→ **What the task requires**
Any image found in the entries is to be skipped; the rest is returned word for word.

Items listed in a dataset:
# # # # #
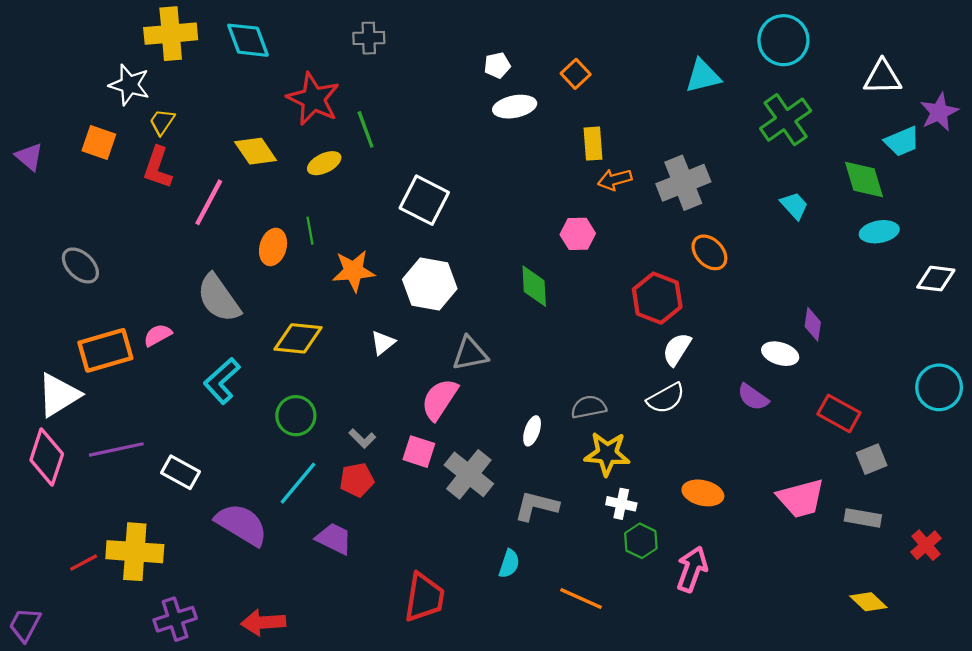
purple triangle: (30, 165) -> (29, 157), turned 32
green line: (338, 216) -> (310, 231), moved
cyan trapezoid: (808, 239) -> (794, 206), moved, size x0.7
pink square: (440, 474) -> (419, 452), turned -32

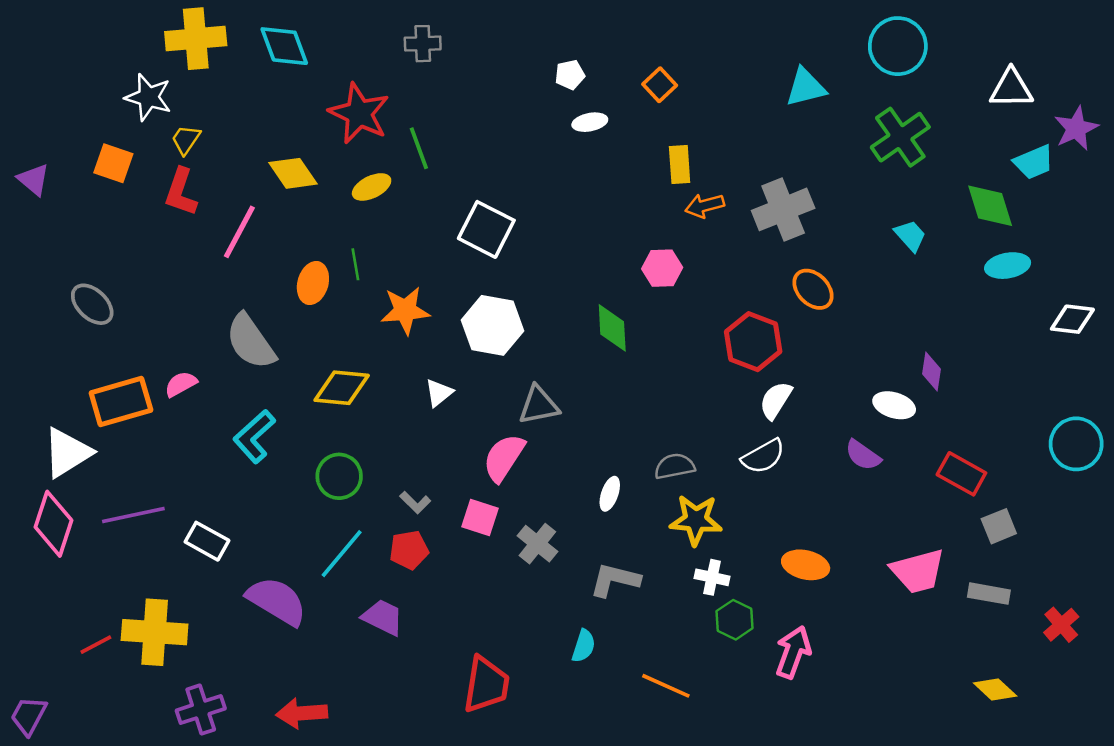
white ellipse: (515, 107) -> (590, 122), size x0.7
gray cross: (469, 474) -> (537, 544), size x0.7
# # # # #
→ **Solution to this task**
purple triangle: (30, 165) -> (29, 157), turned 32
green line: (338, 216) -> (310, 231), moved
cyan trapezoid: (808, 239) -> (794, 206), moved, size x0.7
pink square: (440, 474) -> (419, 452), turned -32

white ellipse: (515, 107) -> (590, 122), size x0.7
gray cross: (469, 474) -> (537, 544), size x0.7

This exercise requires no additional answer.